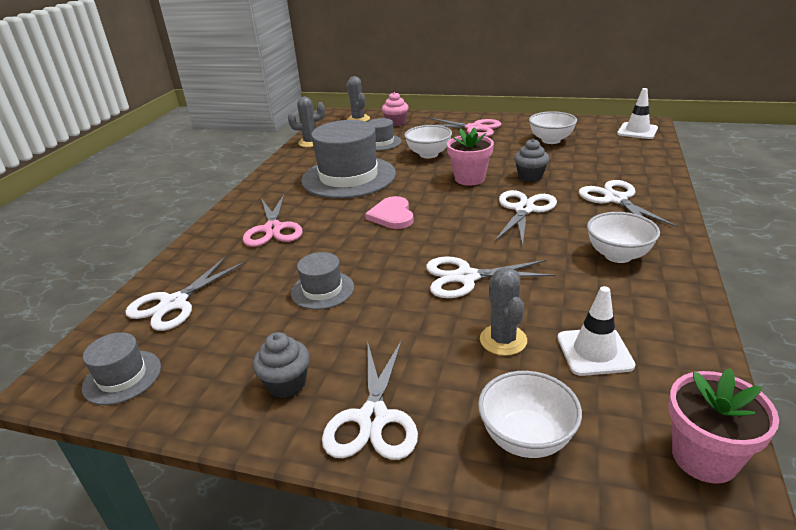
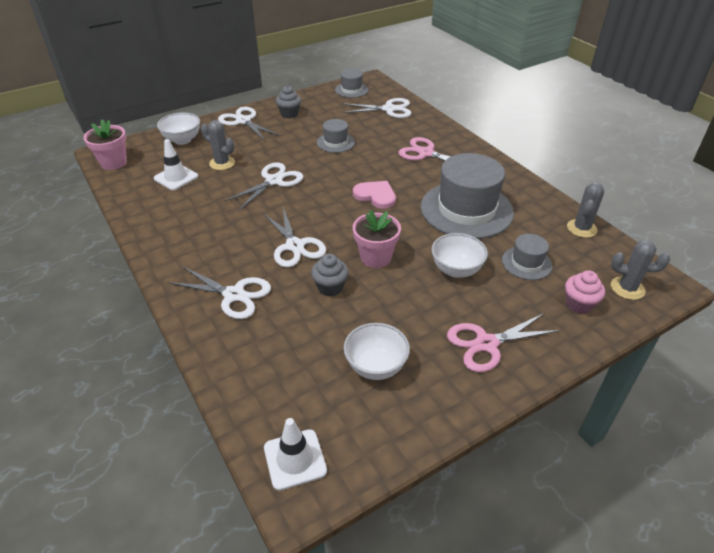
camera: 130 degrees right, 10 degrees up
white scissors [125,256,246,331] -> white scissors turned 105 degrees clockwise [342,98,411,118]
white bowl [587,212,660,263] -> none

□ □ □ □

Output exactly the lines from the one with "white scissors [125,256,246,331]" through the final line of the listing above.

white scissors [125,256,246,331] -> white scissors turned 105 degrees clockwise [342,98,411,118]
white bowl [587,212,660,263] -> none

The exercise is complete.